YOUR TASK: Count the lines of the material below that contain the word "type" and reply with that number alone.

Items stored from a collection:
§ §

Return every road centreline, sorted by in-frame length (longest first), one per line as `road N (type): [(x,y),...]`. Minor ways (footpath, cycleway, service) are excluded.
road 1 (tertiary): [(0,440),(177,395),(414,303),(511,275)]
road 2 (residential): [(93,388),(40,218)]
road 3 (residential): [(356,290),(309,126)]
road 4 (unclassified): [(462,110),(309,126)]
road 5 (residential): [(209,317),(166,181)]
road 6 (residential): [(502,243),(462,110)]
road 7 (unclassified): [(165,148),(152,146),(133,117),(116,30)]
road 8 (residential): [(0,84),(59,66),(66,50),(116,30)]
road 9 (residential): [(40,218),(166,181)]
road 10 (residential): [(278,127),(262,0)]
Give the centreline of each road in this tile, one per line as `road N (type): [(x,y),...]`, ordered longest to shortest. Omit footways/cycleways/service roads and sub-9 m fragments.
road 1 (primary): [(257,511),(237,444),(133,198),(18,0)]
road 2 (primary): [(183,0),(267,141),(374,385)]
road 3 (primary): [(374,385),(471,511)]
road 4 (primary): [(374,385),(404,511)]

§ §

FINISHED TASK: 2